** Opening Extracted information block **

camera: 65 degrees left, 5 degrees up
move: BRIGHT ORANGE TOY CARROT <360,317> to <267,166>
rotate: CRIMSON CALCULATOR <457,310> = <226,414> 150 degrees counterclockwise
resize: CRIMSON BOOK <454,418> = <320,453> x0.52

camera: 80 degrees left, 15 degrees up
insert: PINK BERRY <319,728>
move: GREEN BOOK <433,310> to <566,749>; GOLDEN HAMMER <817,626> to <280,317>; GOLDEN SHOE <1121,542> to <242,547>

** Closing Extracted information block **
** Opening Extracted information block **

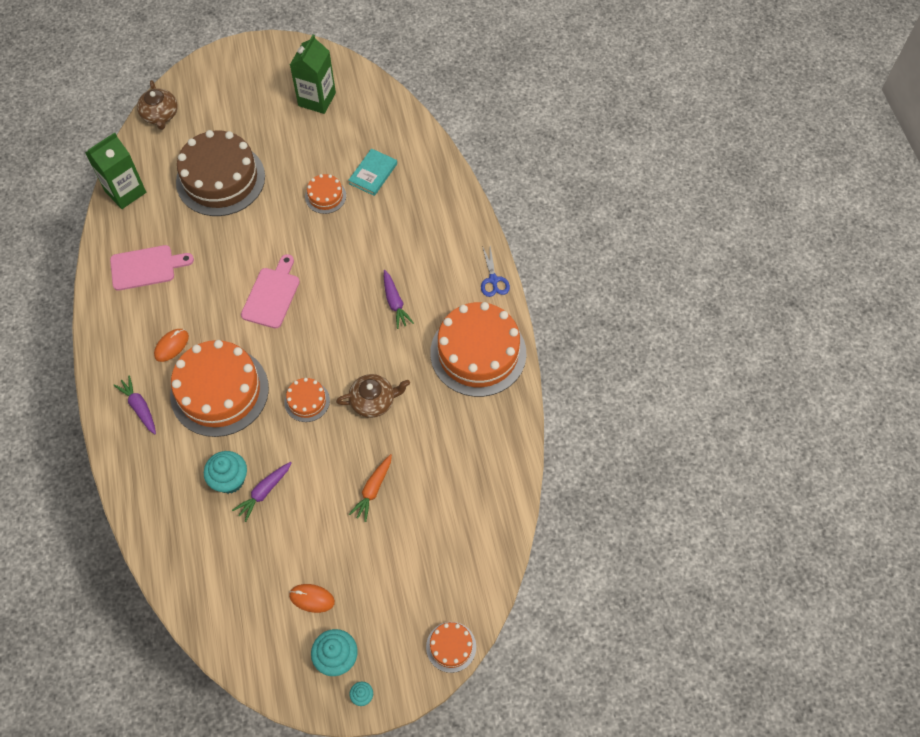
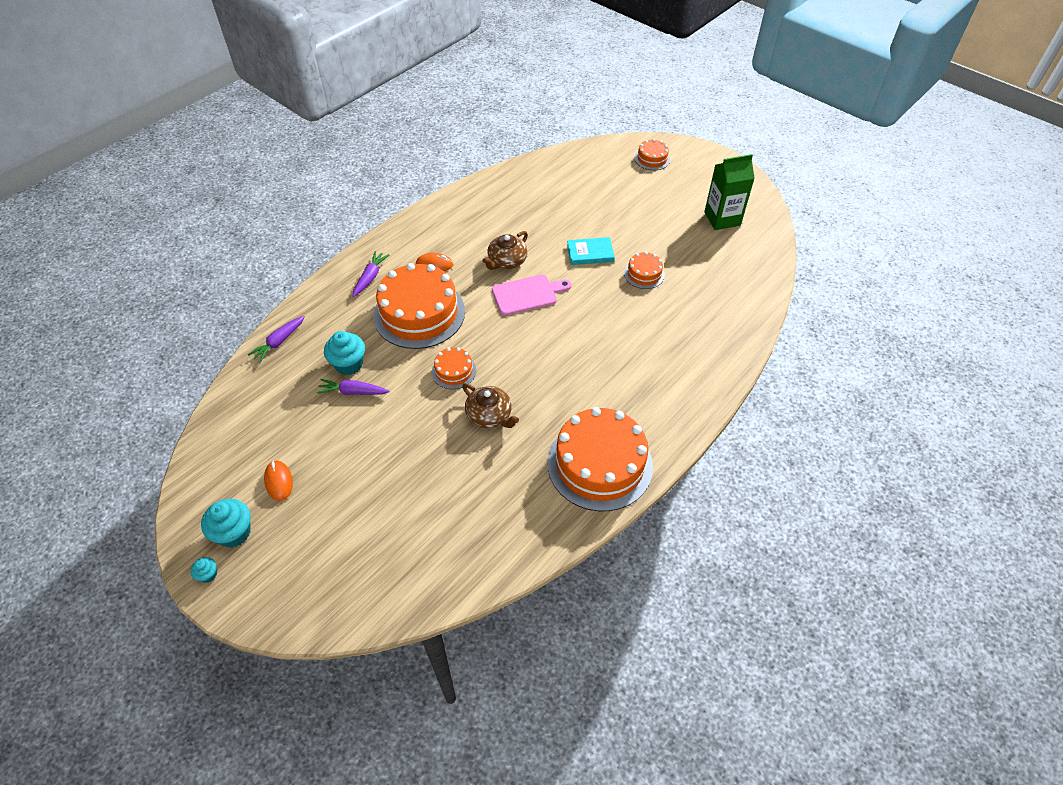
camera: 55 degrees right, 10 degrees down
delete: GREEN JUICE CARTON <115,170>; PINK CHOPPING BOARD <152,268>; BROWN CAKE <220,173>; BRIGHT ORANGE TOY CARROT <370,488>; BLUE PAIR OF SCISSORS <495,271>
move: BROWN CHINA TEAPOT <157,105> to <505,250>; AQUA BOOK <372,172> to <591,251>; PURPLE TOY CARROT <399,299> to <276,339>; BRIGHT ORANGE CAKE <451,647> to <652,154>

** Closing Extracted information block **

Task brief >> Using the data above, print exactly the lines from the line that contains "camera: 65 degrees left, 5 degrees up" through the line that contains "rotate: CRIMSON CALCULATOR", with both included.

Output for this task >>
camera: 65 degrees left, 5 degrees up
move: BRIGHT ORANGE TOY CARROT <360,317> to <267,166>
rotate: CRIMSON CALCULATOR <457,310> = <226,414> 150 degrees counterclockwise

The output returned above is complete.